Data records –
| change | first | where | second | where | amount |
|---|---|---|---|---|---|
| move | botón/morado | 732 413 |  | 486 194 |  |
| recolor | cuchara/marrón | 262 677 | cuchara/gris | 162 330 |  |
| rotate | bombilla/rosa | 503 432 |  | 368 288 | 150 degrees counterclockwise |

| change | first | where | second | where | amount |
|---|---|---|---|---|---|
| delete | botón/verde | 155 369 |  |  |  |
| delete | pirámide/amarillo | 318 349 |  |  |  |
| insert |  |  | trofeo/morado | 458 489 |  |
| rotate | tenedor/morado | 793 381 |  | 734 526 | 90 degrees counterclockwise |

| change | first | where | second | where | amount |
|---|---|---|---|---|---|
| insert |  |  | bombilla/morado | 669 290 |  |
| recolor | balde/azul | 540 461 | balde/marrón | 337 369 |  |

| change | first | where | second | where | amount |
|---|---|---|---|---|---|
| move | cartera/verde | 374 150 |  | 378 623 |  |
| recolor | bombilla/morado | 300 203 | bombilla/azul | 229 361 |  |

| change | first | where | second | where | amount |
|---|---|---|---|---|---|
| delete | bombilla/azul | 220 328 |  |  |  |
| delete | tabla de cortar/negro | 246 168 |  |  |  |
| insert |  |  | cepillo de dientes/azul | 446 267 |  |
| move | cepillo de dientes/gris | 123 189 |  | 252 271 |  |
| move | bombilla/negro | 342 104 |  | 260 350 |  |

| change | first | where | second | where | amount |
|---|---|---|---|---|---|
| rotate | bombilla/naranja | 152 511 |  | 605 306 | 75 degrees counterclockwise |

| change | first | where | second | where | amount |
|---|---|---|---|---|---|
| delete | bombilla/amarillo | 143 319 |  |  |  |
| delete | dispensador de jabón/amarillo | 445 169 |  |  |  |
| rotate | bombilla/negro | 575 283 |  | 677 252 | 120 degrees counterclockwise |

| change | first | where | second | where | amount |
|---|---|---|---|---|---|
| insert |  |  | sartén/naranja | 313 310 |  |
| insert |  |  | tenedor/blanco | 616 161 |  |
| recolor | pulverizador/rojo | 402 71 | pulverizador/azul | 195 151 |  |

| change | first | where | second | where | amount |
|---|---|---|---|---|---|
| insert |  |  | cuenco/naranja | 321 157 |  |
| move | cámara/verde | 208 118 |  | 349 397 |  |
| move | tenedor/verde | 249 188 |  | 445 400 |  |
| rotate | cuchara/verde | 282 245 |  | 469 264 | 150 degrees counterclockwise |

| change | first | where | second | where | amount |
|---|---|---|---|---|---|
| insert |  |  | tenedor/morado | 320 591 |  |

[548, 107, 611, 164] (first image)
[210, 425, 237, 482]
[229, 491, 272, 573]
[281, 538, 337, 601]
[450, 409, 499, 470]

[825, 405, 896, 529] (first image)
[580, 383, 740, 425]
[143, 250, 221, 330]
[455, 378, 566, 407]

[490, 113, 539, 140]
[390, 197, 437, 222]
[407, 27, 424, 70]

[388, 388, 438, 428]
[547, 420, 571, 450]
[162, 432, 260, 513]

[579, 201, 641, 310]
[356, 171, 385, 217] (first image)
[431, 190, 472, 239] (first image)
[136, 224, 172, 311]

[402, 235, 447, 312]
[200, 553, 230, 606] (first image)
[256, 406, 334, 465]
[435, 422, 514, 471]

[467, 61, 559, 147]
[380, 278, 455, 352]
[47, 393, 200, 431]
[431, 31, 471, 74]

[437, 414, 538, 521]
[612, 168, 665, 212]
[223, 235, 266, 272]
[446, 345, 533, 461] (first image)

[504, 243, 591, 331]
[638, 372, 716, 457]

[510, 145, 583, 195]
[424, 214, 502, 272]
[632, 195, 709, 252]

Activity – Beginning with the first line above, could you copy every line exactly, up to and including the one with "recolor | cuchara/marrón"?

Your solution –
| change | first | where | second | where | amount |
|---|---|---|---|---|---|
| move | botón/morado | 732 413 |  | 486 194 |  |
| recolor | cuchara/marrón | 262 677 | cuchara/gris | 162 330 |  |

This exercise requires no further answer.